### WHAT IS BEING ASKED:
Return each entry below exactly. Skip the images.

--- START ---

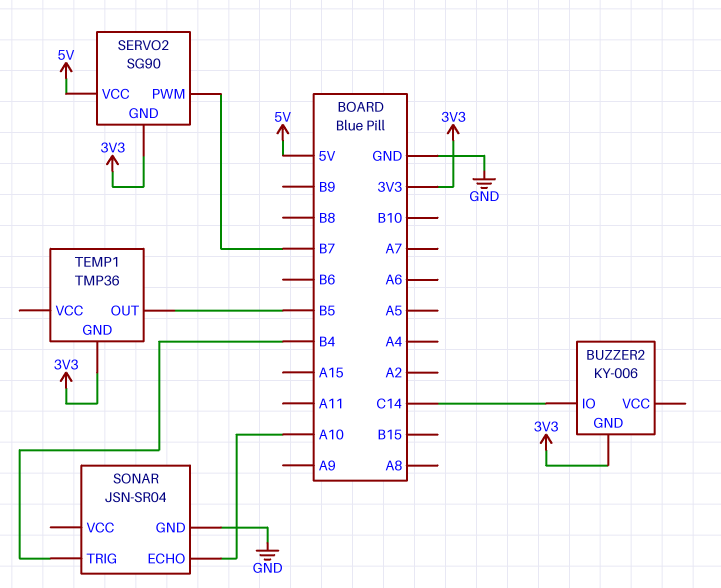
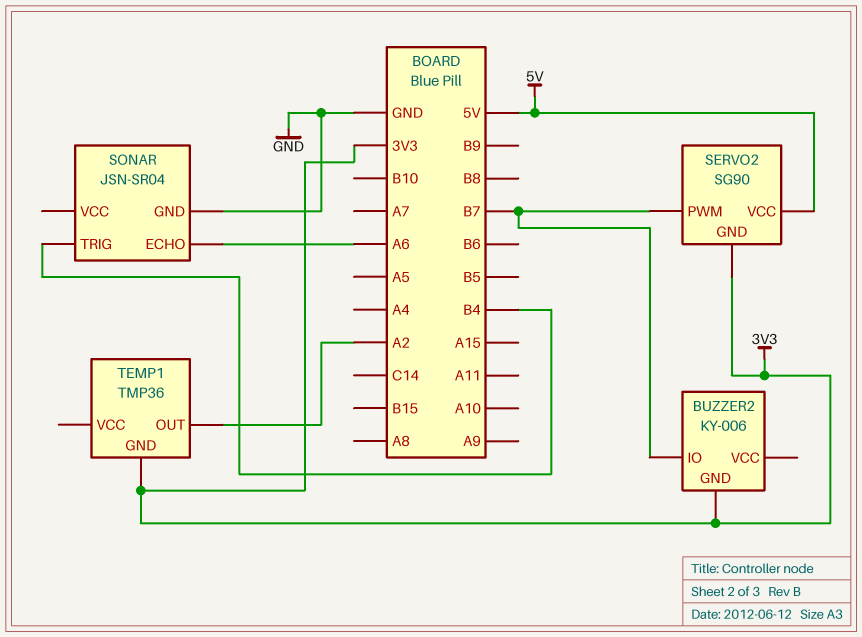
BUZZER2 pin IO: C14 -> B7
SONAR pin ECHO: A10 -> A6
TEMP1 pin OUT: B5 -> A2

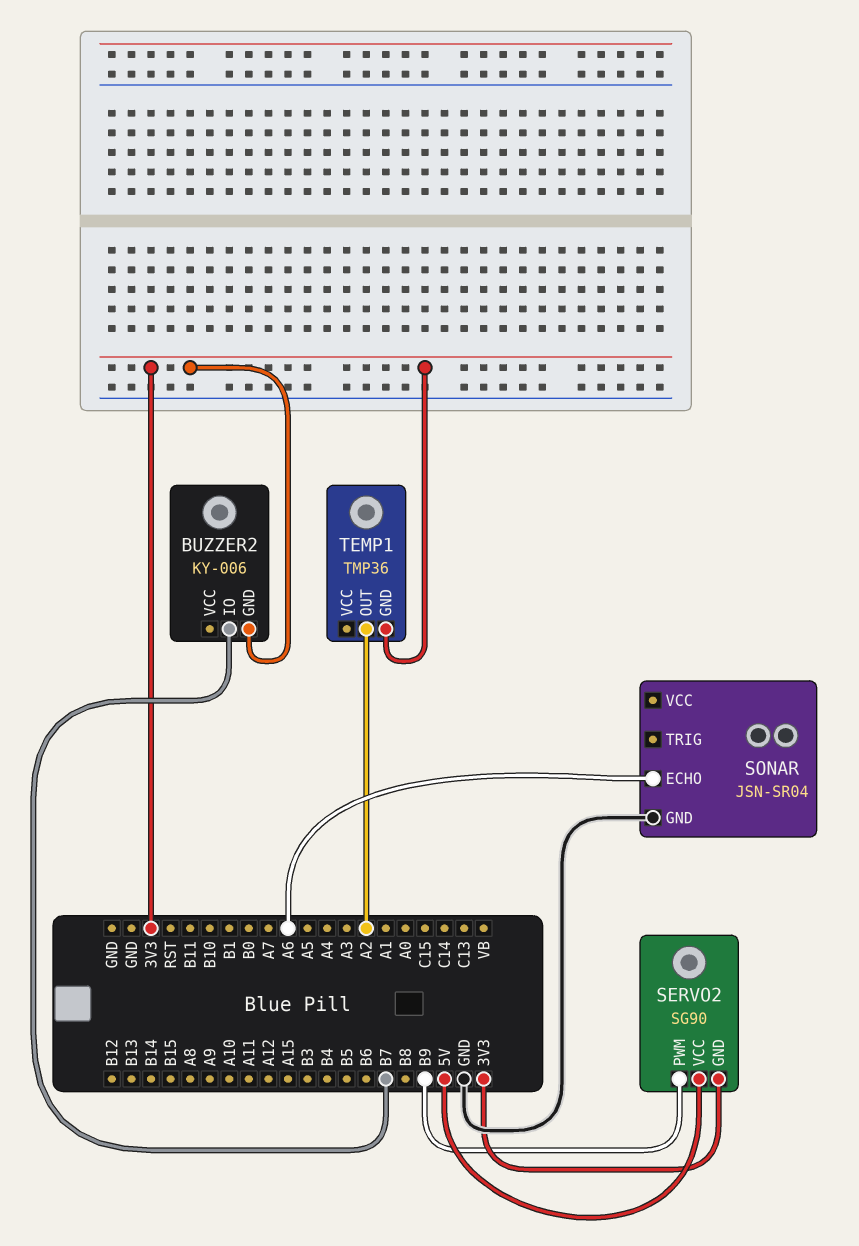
SERVO2 pin PWM: B7 -> B9
SONAR pin TRIG: B4 -> none

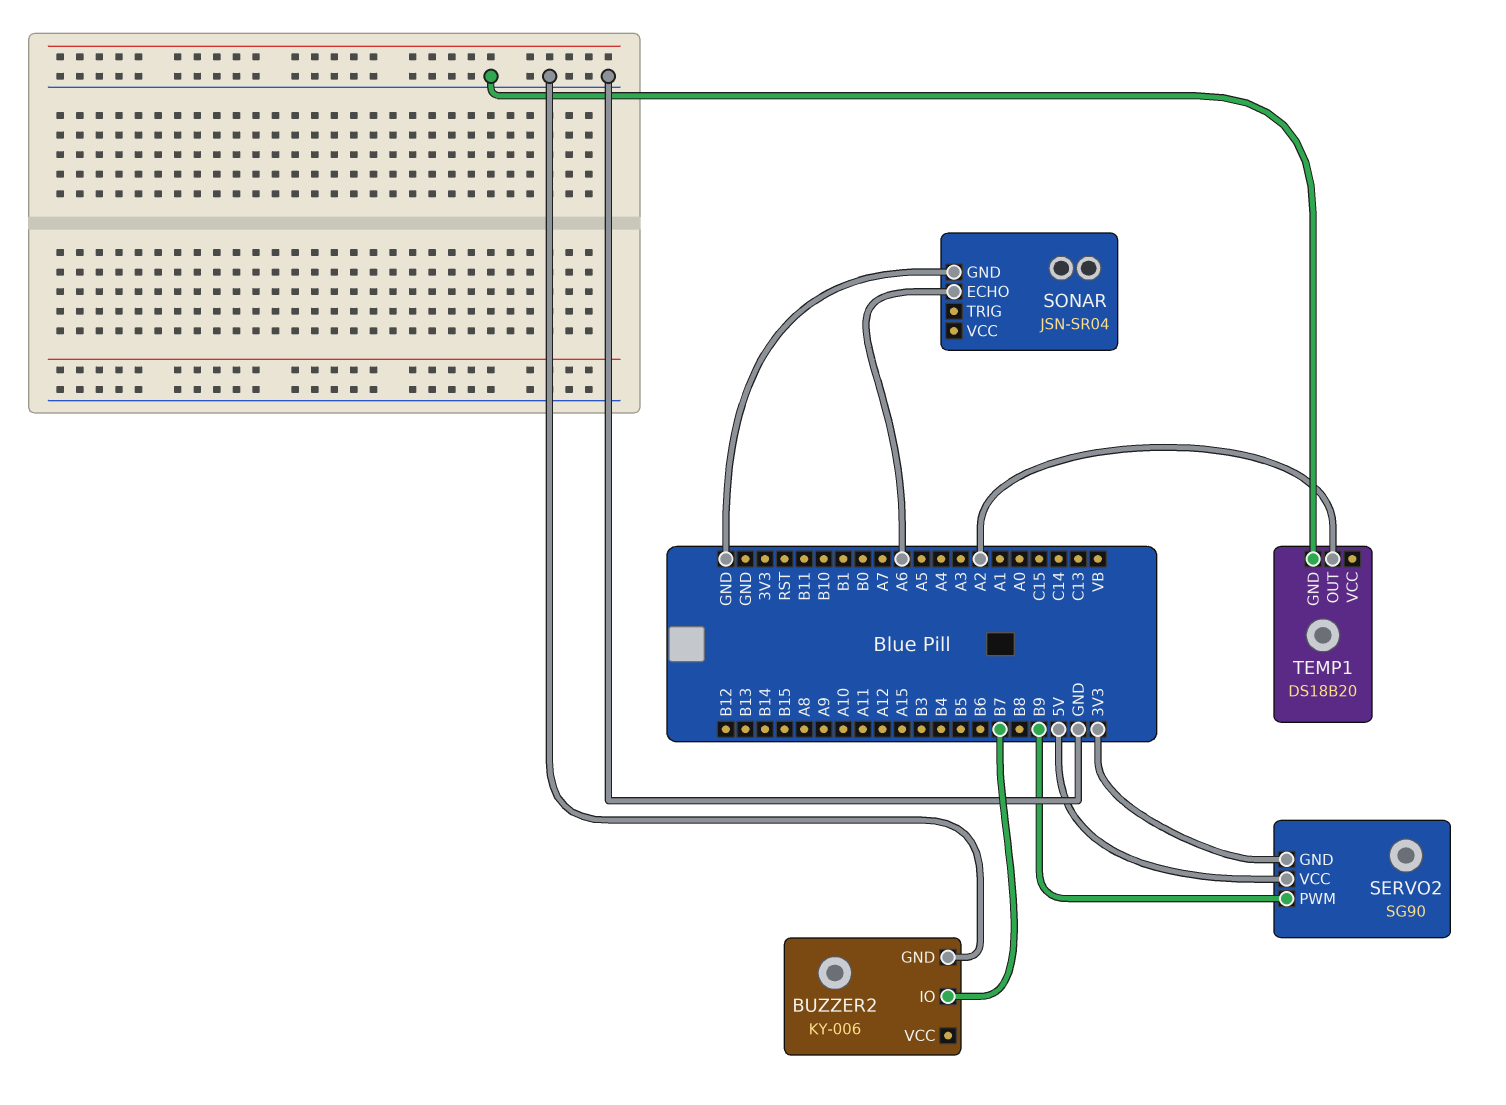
BUZZER2 pin GND: 3V3 -> GND
TEMP1: TMP36 -> DS18B20
TEMP1 pin GND: 3V3 -> GND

--- END ---

### TASK OUTPUT:
BUZZER2 pin IO: C14 -> B7
SONAR pin ECHO: A10 -> A6
TEMP1 pin OUT: B5 -> A2

SERVO2 pin PWM: B7 -> B9
SONAR pin TRIG: B4 -> none

BUZZER2 pin GND: 3V3 -> GND
TEMP1: TMP36 -> DS18B20
TEMP1 pin GND: 3V3 -> GND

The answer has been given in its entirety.